▶ _Activity_
With the pictures excluded, reproduce all of the data exactly.

▶ _The data_
BEGIN
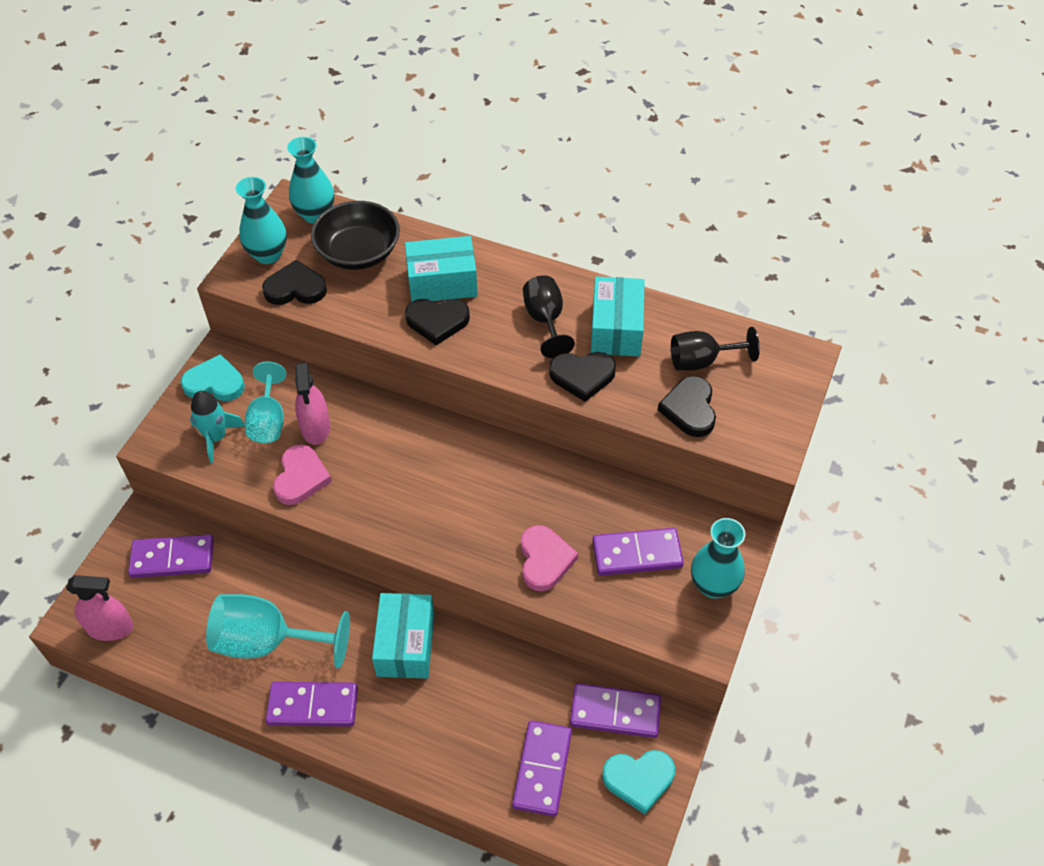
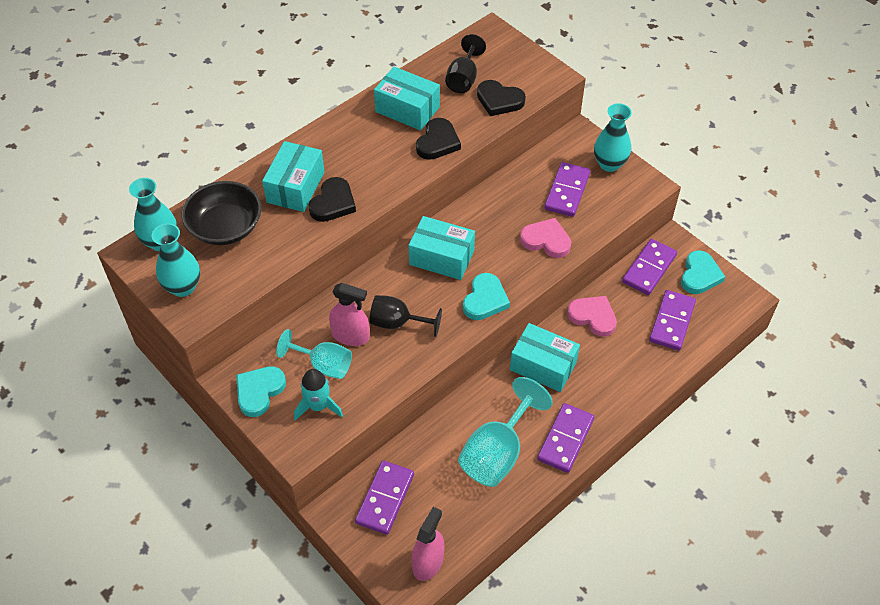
camera: 65 degrees left, 0 degrees up
black heart [262,260,327,305] -> none
pink heart [273,445,332,505] -> pink heart moved to [567,296,617,337]
purple domino [512,720,572,817] -> purple domino turned 75 degrees clockwise [649,290,696,351]
black goblet [523,275,575,358] -> black goblet moved to [369,295,442,337]
none -> turquoise box [409,216,475,280]
none -> turquoise heart [463,273,510,320]

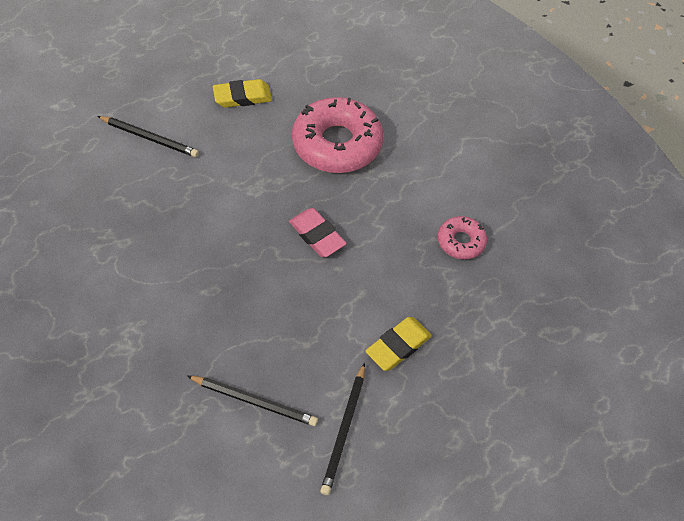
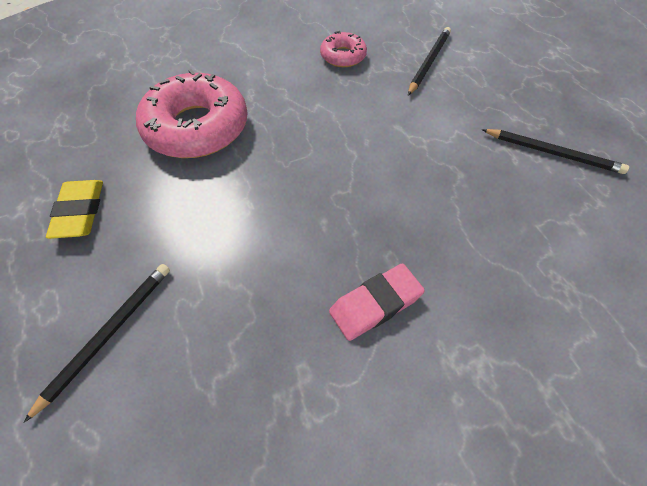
camera: 80 degrees left, 0 degrees up
black pencil [187,376,318,426] -> black pencil moved to [408,27,451,95]
pink eraser [289,208,347,257] -> pink eraser moved to [329,264,425,341]
yellow eraser [365,317,432,371] -> none

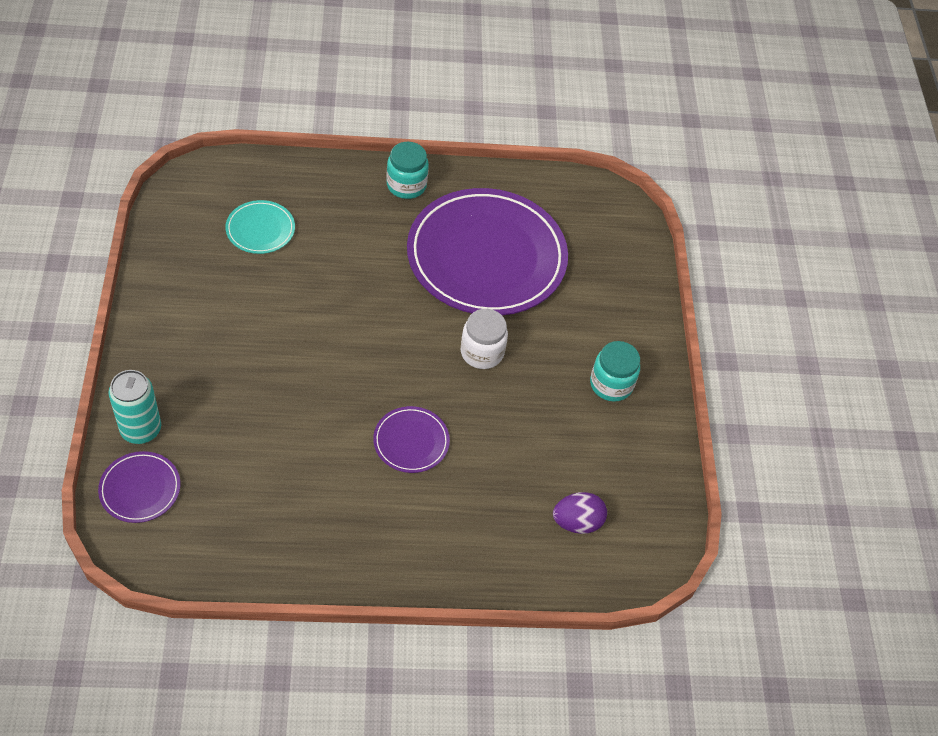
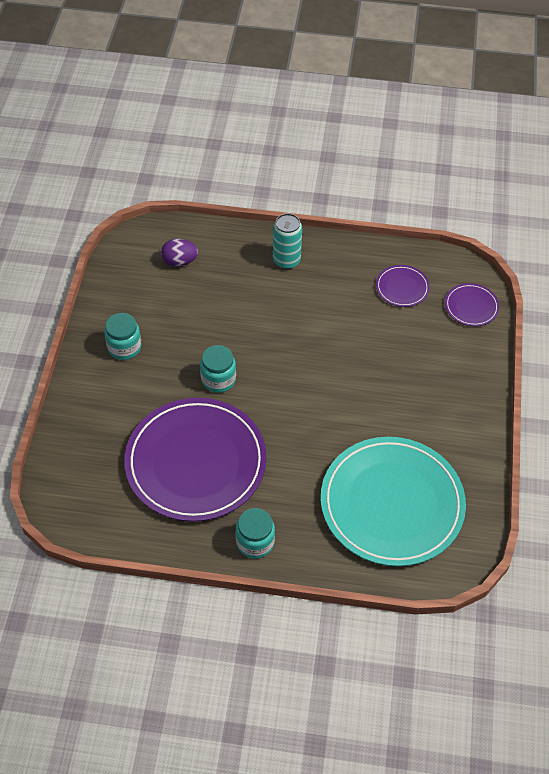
camera: 165 degrees left, 0 degrees up
turquoise can [109,370,161,444] -> turquoise can moved to [273,213,302,269]
turquoise plate [225,200,295,254] -> turquoise plate [321,437,466,566], size x2.35
purple plate [373,406,450,473] -> purple plate moved to [376,265,430,307]
white jar [461,309,508,369] -> turquoise jar [200,345,236,393]

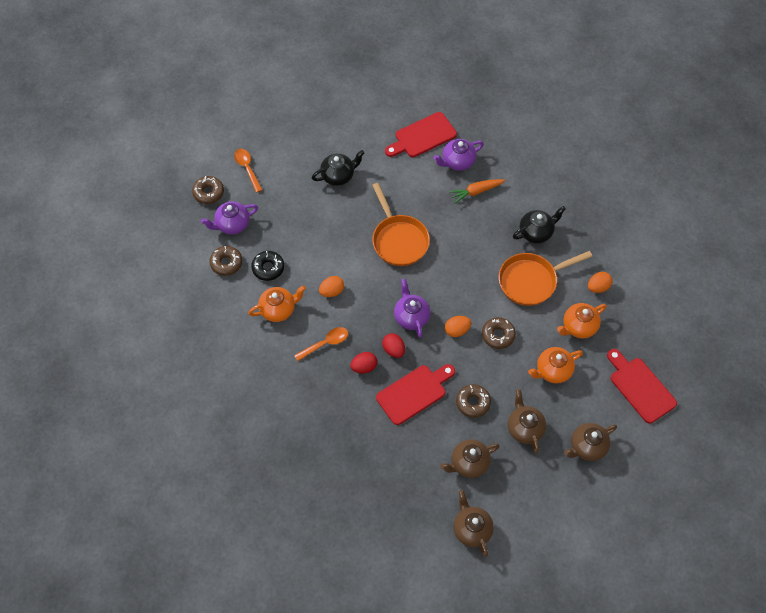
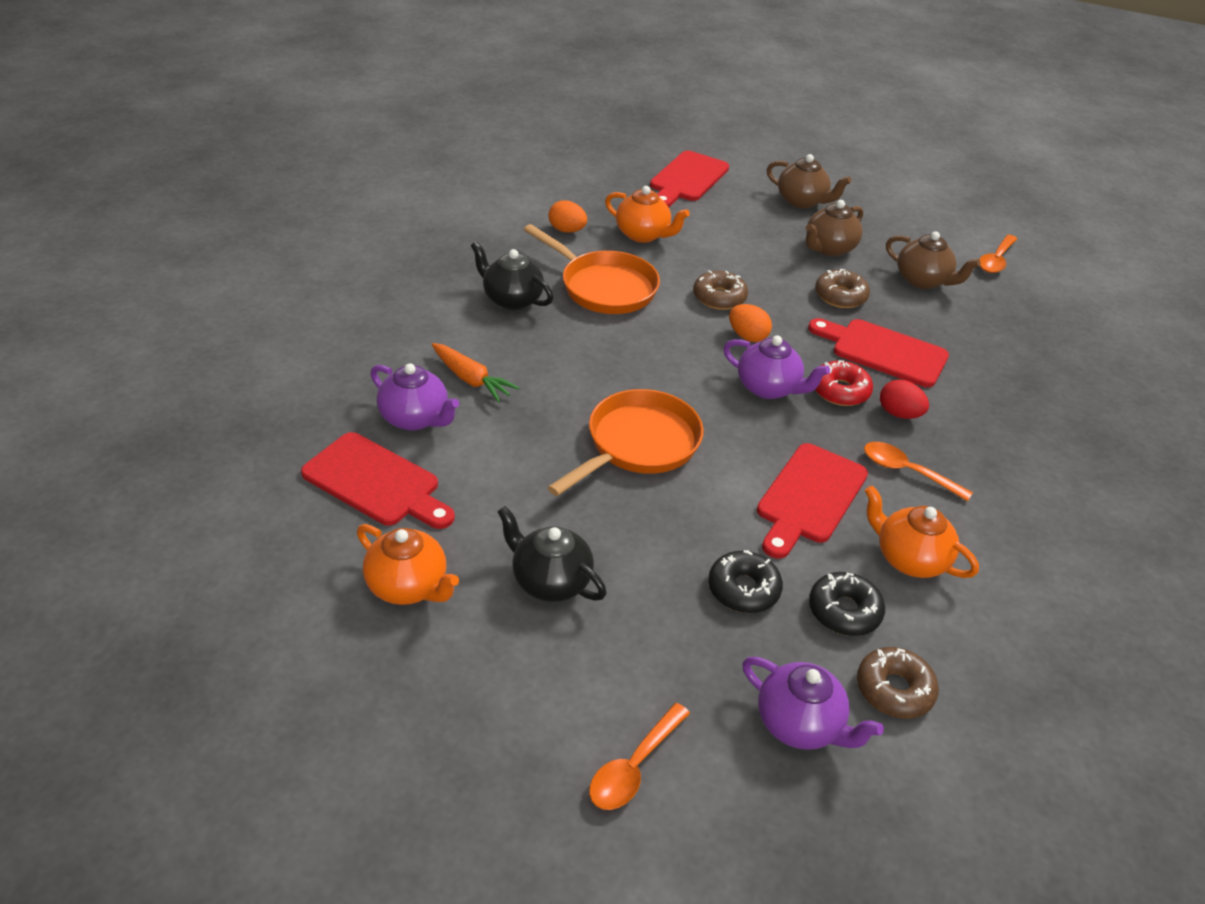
camera: 120 degrees left, 20 degrees down
brown donut [192,176,224,204] -> none
orange egg [319,276,344,297] -> red cutting board [757,443,868,558]
red egg [382,333,405,358] -> red donut [815,360,873,406]
purple teapot [394,279,431,338] -> purple teapot turned 105 degrees counterclockwise [723,335,830,399]
brown teapot [453,490,494,557] -> orange spoon [979,235,1017,273]
orange teapot [528,347,583,384] -> orange teapot moved to [357,524,459,605]
none -> black donut [708,550,783,613]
END
▶ _Finished exercise_
camera: 65 degrees left, 0 degrees up
black heart [262,260,327,305] -> none
pink heart [273,445,332,505] -> pink heart moved to [567,296,617,337]
purple domino [512,720,572,817] -> purple domino turned 75 degrees clockwise [649,290,696,351]
black goblet [523,275,575,358] -> black goblet moved to [369,295,442,337]
none -> turquoise box [409,216,475,280]
none -> turquoise heart [463,273,510,320]

camera: 80 degrees left, 0 degrees up
black pencil [187,376,318,426] -> black pencil moved to [408,27,451,95]
pink eraser [289,208,347,257] -> pink eraser moved to [329,264,425,341]
yellow eraser [365,317,432,371] -> none

camera: 165 degrees left, 0 degrees up
turquoise can [109,370,161,444] -> turquoise can moved to [273,213,302,269]
turquoise plate [225,200,295,254] -> turquoise plate [321,437,466,566], size x2.35
purple plate [373,406,450,473] -> purple plate moved to [376,265,430,307]
white jar [461,309,508,369] -> turquoise jar [200,345,236,393]

camera: 120 degrees left, 20 degrees down
brown donut [192,176,224,204] -> none
orange egg [319,276,344,297] -> red cutting board [757,443,868,558]
red egg [382,333,405,358] -> red donut [815,360,873,406]
purple teapot [394,279,431,338] -> purple teapot turned 105 degrees counterclockwise [723,335,830,399]
brown teapot [453,490,494,557] -> orange spoon [979,235,1017,273]
orange teapot [528,347,583,384] -> orange teapot moved to [357,524,459,605]
none -> black donut [708,550,783,613]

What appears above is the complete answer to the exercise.